Can you retype the data below word for word, without changing anything?
==============================
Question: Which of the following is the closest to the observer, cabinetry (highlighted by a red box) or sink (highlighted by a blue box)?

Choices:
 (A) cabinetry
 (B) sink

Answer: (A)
==============================
- **Solved problem**:
Question: Which of the following is the closest to the observer, cabinetry (highlighted by a red box) or sink (highlighted by a blue box)?

Choices:
 (A) cabinetry
 (B) sink

Answer: (A)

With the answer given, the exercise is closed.